[YOUR TASK]
Copy each line of the data that has "road" in it.
Top of STORED DATA
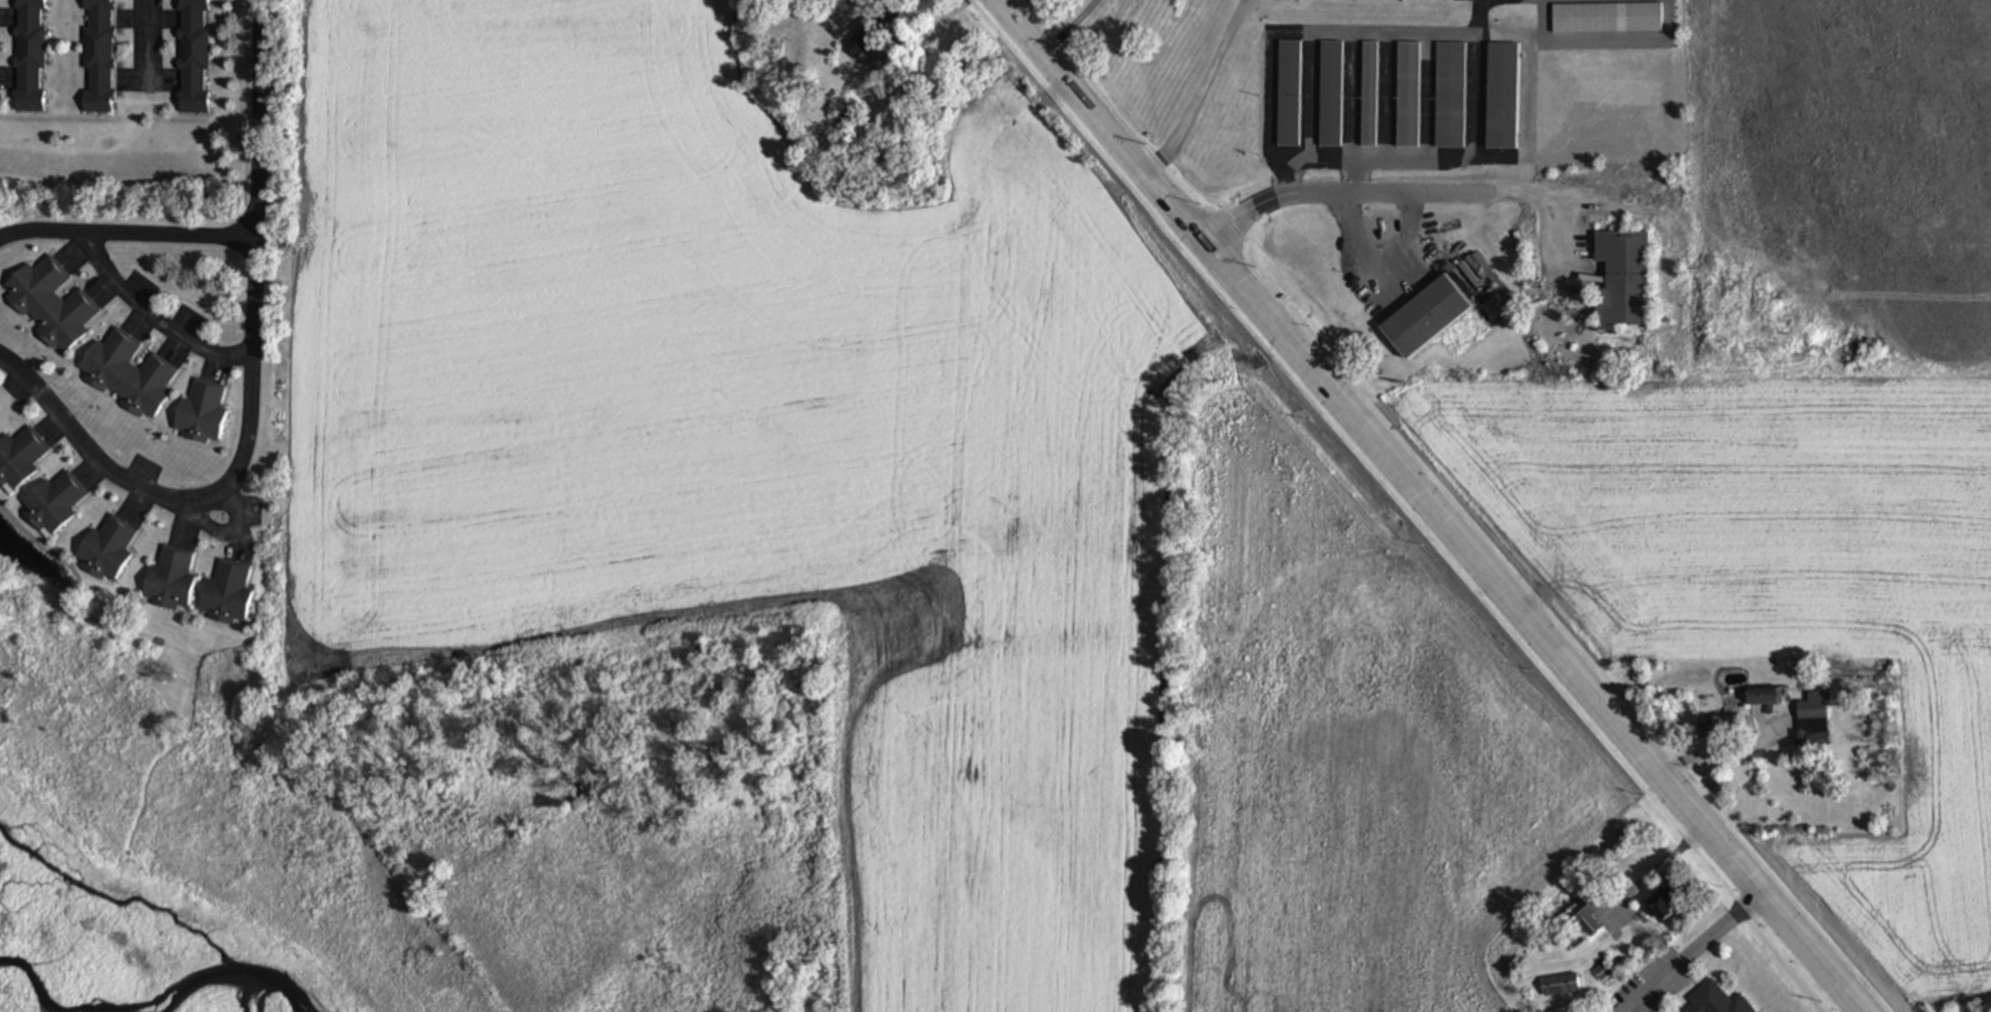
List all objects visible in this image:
building: (812, 1)
road: (1066, 29)
road: (919, 34)
road: (150, 42)
building: (860, 43)
building: (29, 56)
building: (98, 56)
building: (192, 56)
road: (1200, 92)
building: (1288, 94)
building: (1331, 95)
building: (1370, 96)
building: (1408, 96)
building: (1450, 96)
building: (1501, 96)
road: (1376, 196)
road: (128, 234)
building: (1624, 278)
building: (51, 305)
building: (1426, 318)
road: (154, 319)
building: (129, 374)
road: (256, 395)
building: (201, 414)
building: (19, 458)
building: (53, 503)
crop: (901, 503)
road: (1426, 506)
building: (106, 550)
building: (170, 580)
building: (226, 594)
crop: (1766, 597)
building: (1764, 698)
building: (1814, 721)
building: (1710, 728)
road: (1720, 760)
road: (1656, 871)
building: (1660, 908)
building: (1590, 920)
road: (1690, 951)
building: (1603, 972)
building: (1561, 986)
building: (1718, 999)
Bottom of STORED DATA
[SOLUTION FOR THIS PROBLEM]
road: (1066, 29)
road: (919, 34)
road: (150, 42)
road: (1200, 92)
road: (1376, 196)
road: (128, 234)
road: (154, 319)
road: (256, 395)
road: (1426, 506)
road: (1720, 760)
road: (1656, 871)
road: (1690, 951)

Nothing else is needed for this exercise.